Task brief>
Output the entries below exactly as written, omitting pictures.

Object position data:
□ □ □ □ □

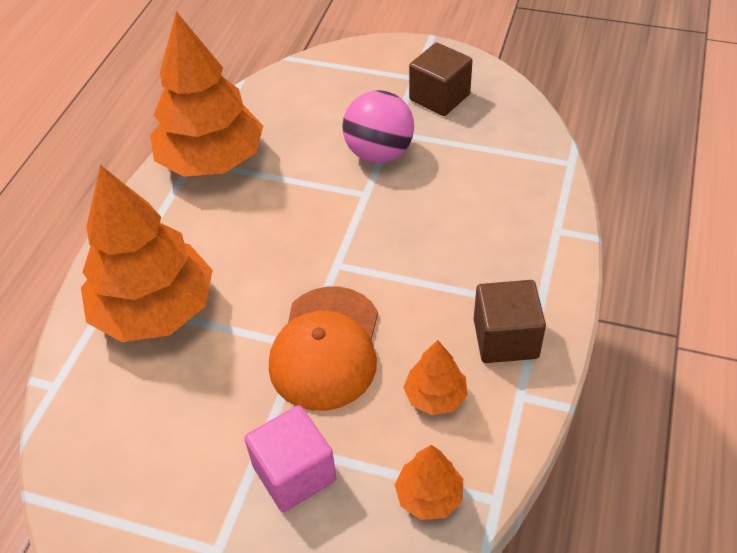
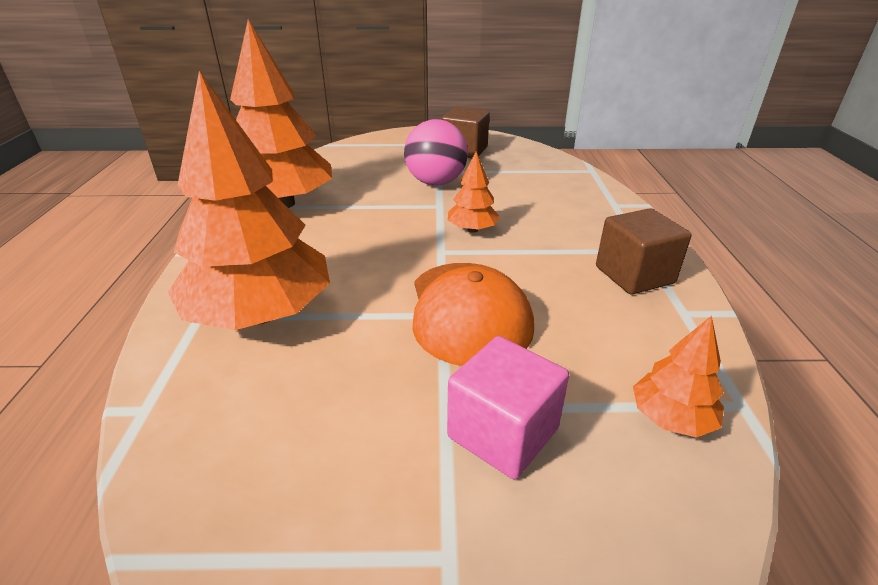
camera: 20 degrees left, 15 degrees down
orange tree [403,340,467,415] -> orange tree moved to [448,152,500,233]

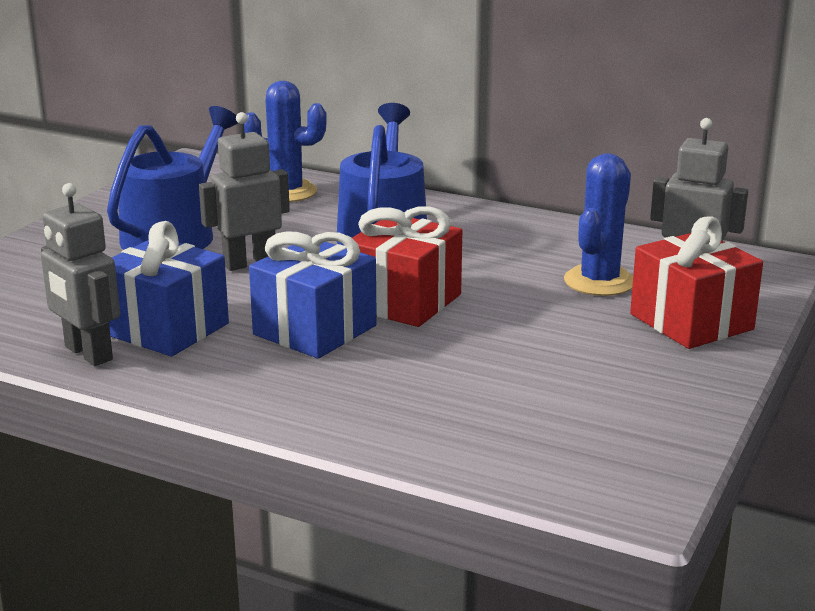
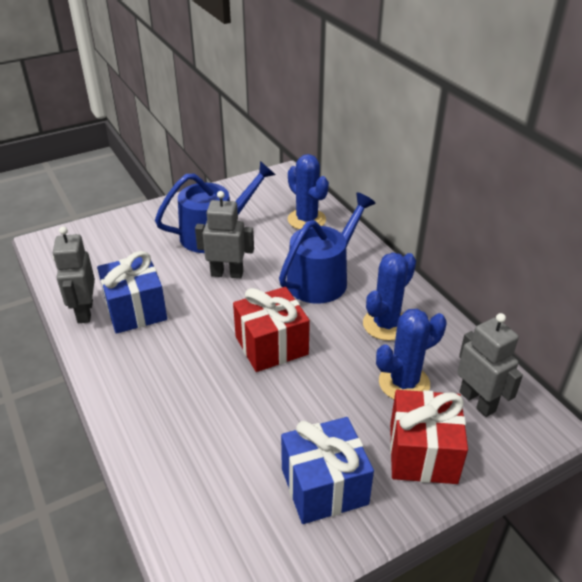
camera: 35 degrees right, 15 degrees up
blue gift [249,231,377,359] -> blue gift moved to [281,417,374,524]
none -> blue cactus [363,252,416,341]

□ □ □ □ □

Answer to this exercise>
camera: 20 degrees left, 15 degrees down
orange tree [403,340,467,415] -> orange tree moved to [448,152,500,233]

camera: 35 degrees right, 15 degrees up
blue gift [249,231,377,359] -> blue gift moved to [281,417,374,524]
none -> blue cactus [363,252,416,341]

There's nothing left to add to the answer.